## DATA EXTRACT

# # # # # # #

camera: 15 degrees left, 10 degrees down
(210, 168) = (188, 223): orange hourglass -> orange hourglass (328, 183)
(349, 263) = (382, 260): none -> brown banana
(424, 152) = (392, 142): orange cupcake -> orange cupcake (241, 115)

# # # # # # #

Your answer should be a single number: the count of lines in the listing that contain the word "orange".

## OUTPUT OF THE EXERCISE
2